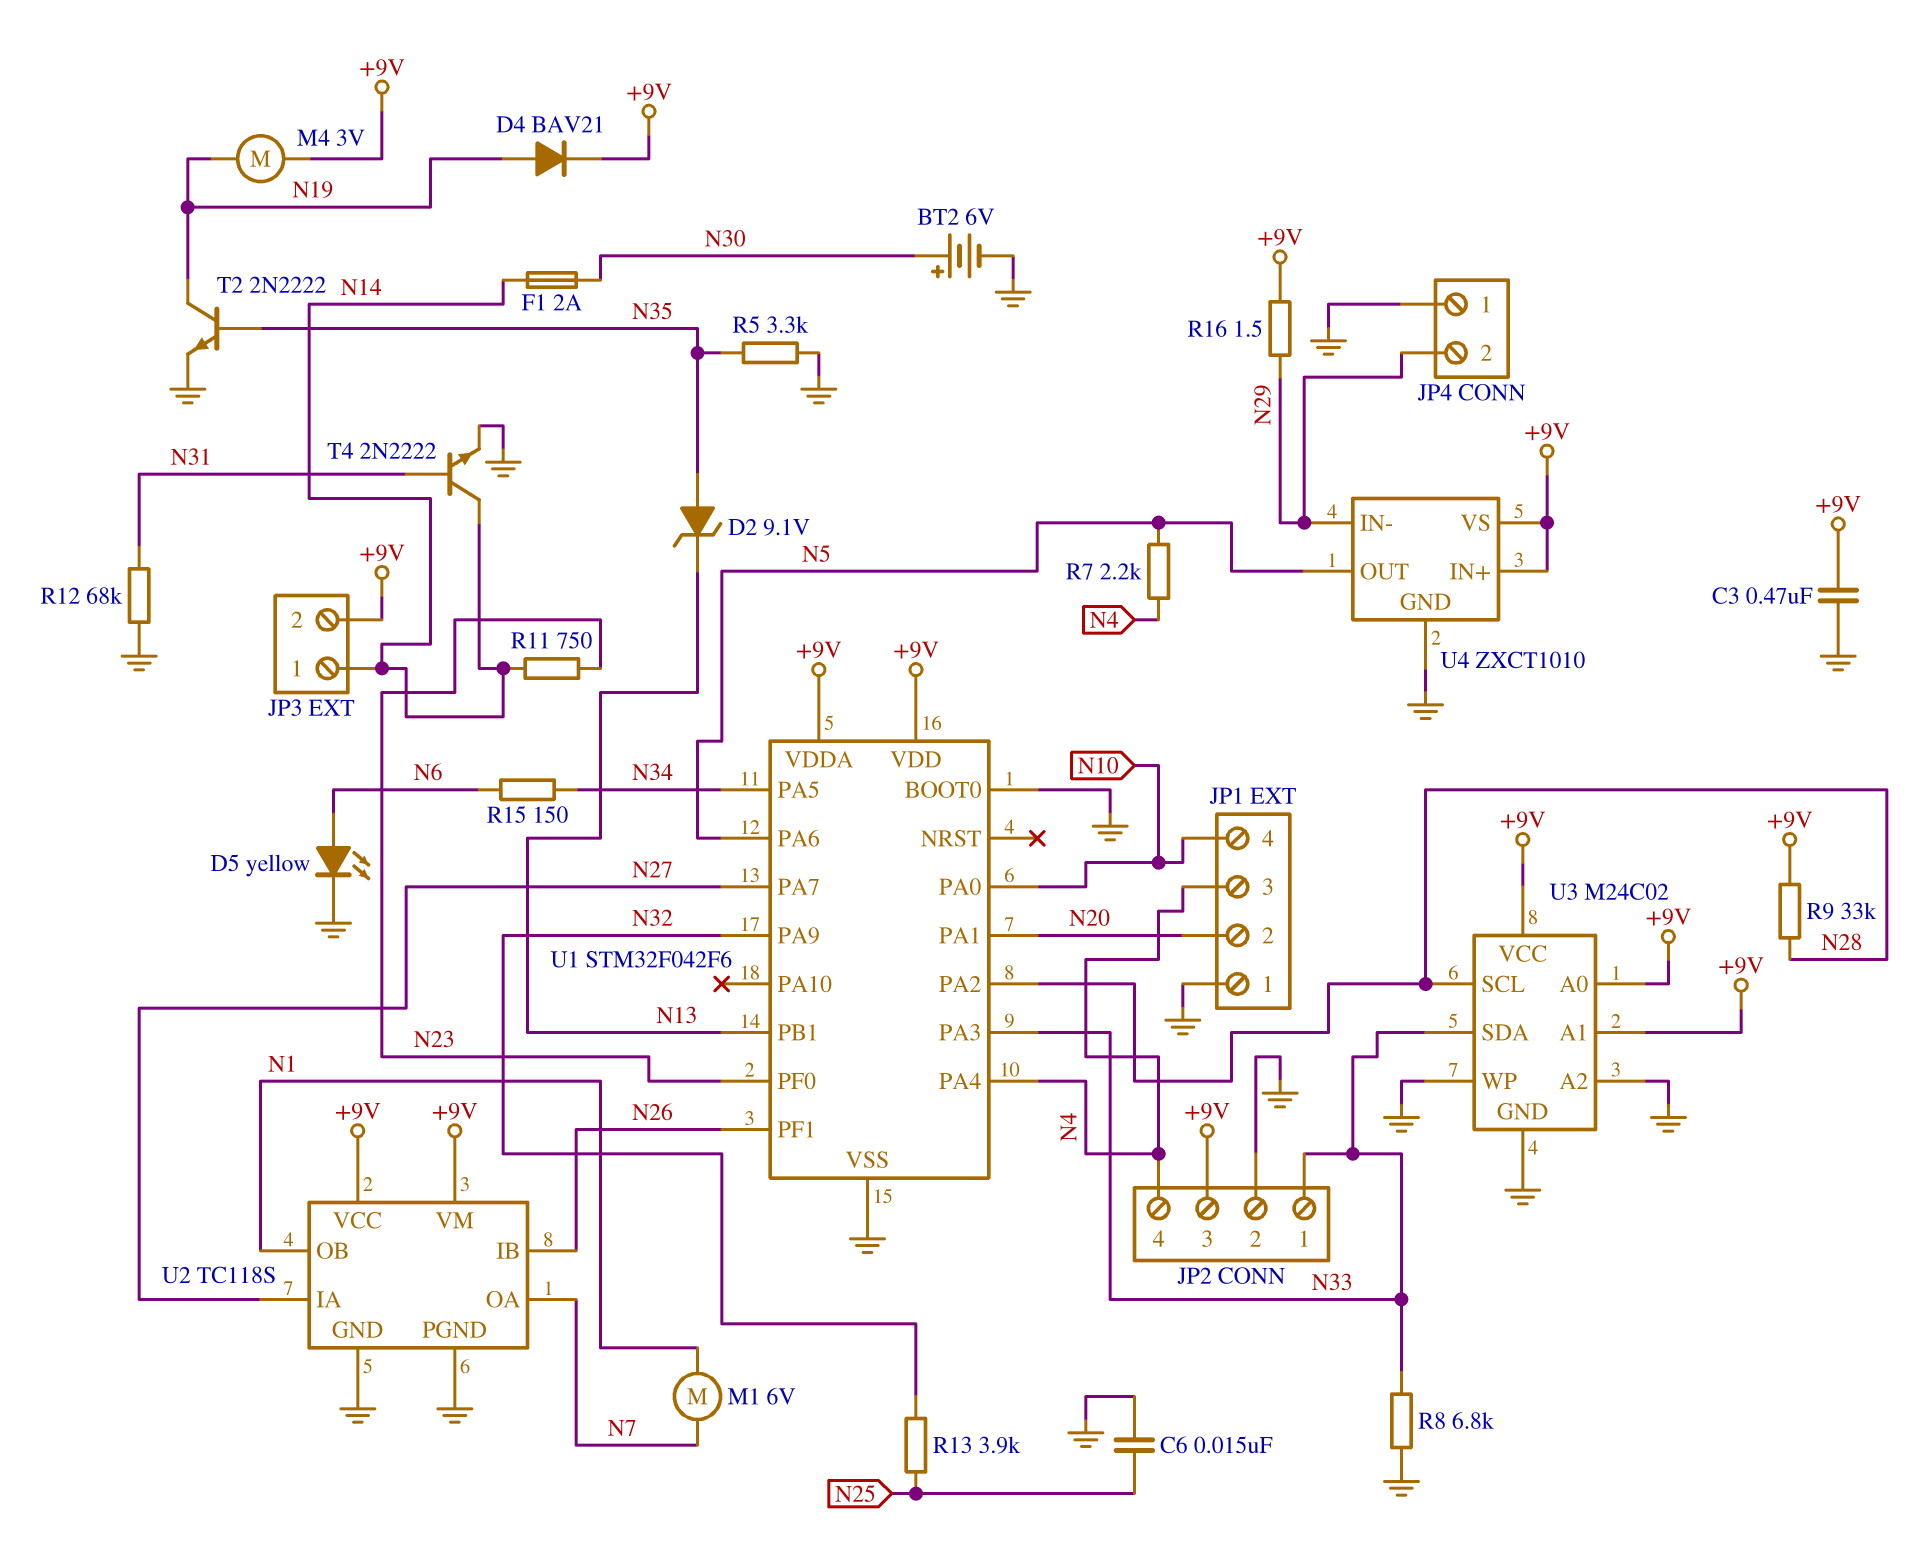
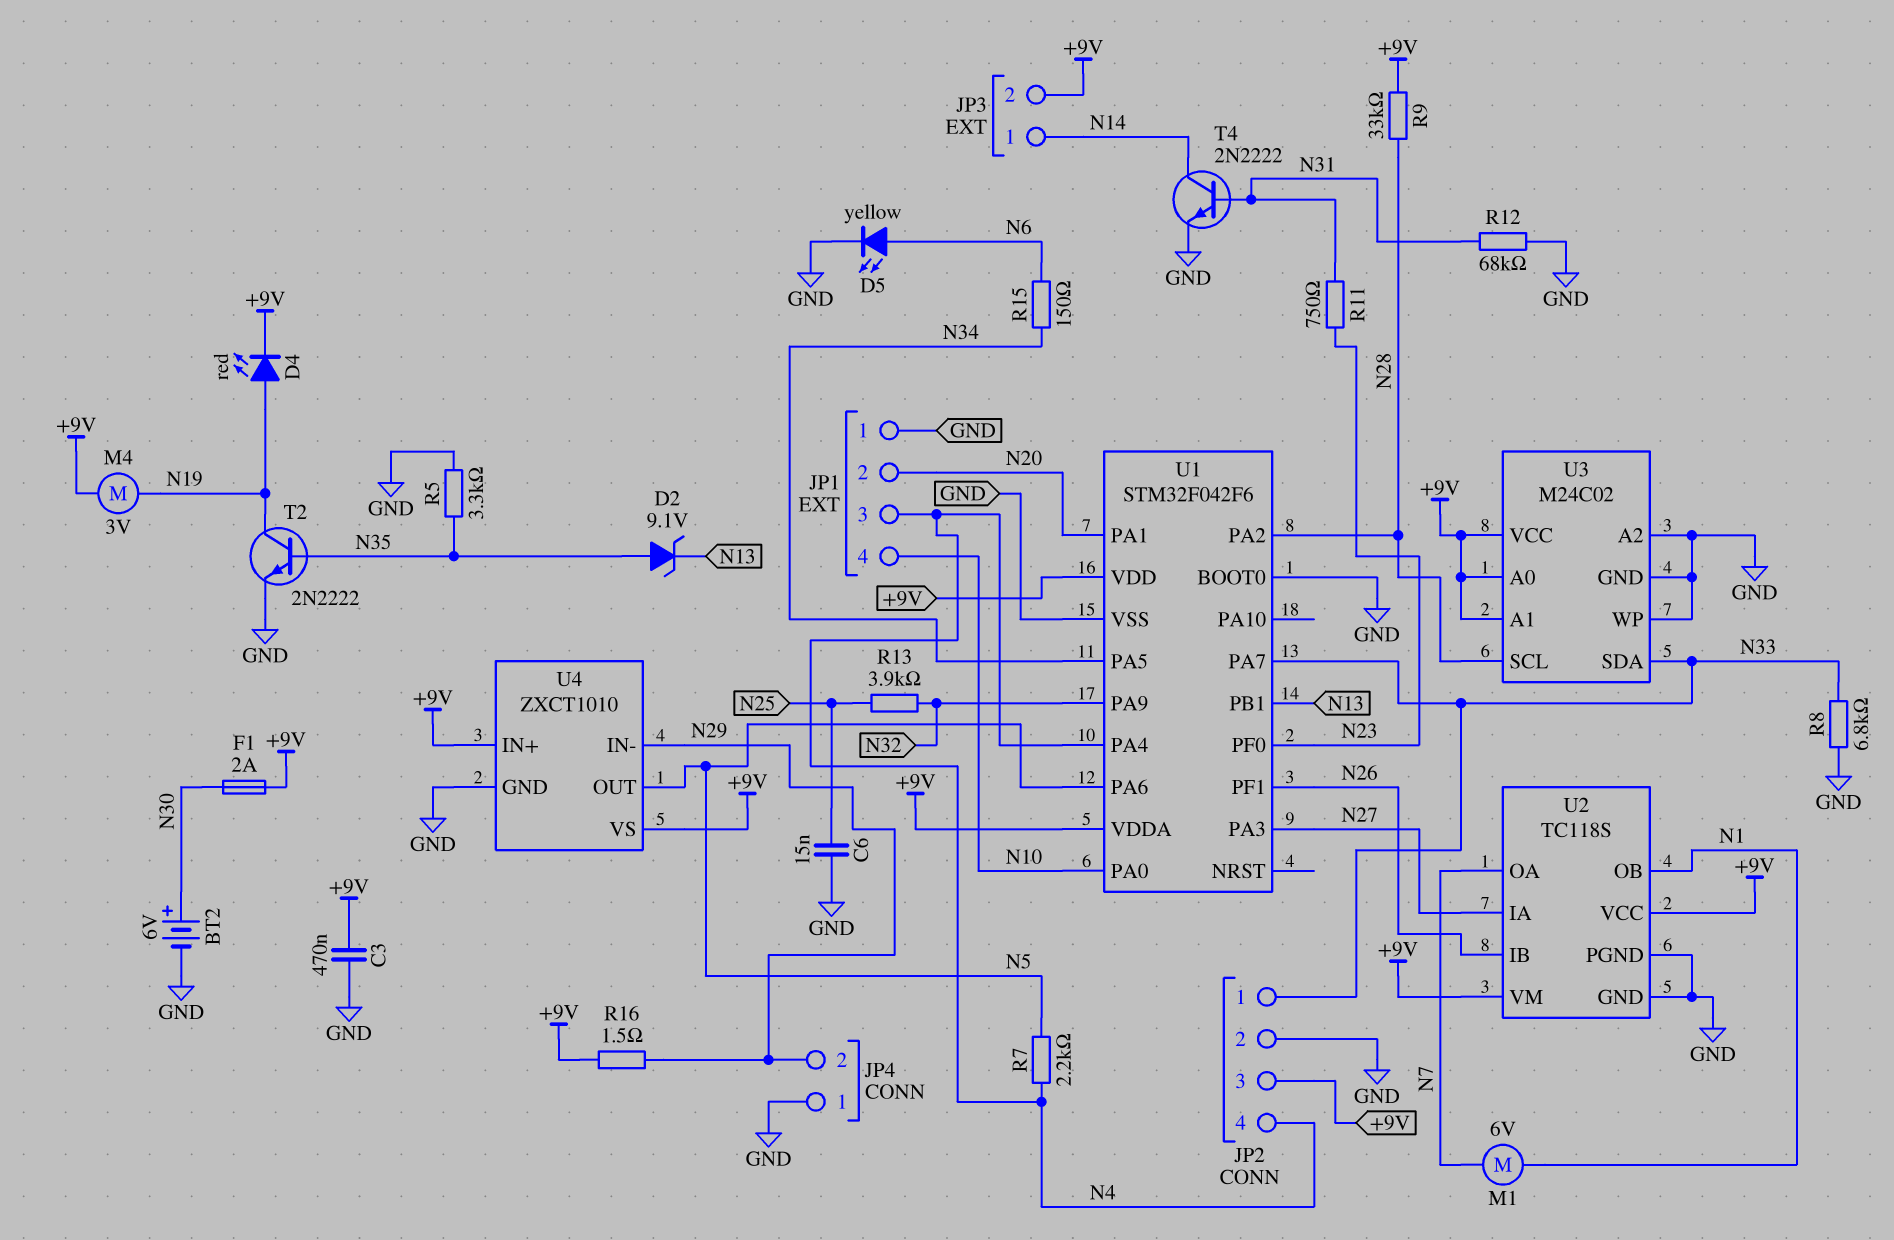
D4: diode BAV21 (A N19, K +9V) -> LED red (A N19, K +9V)
F1: 2A (N14, N30) -> 2A (+9V, N30)
R11: 750 (N14, N23) -> 750 (N23, N31)
U1 pin PA3: N33 -> N27
U1 pin PA7: N27 -> N33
--------------------
TASK: All lines from the one containing "F1: 2A (N14, N30) -> 2A (+9V, N30)" through the last line of the data must be set down exactly. No other lines belong in the answer.

TASK SOLUTION:
F1: 2A (N14, N30) -> 2A (+9V, N30)
R11: 750 (N14, N23) -> 750 (N23, N31)
U1 pin PA3: N33 -> N27
U1 pin PA7: N27 -> N33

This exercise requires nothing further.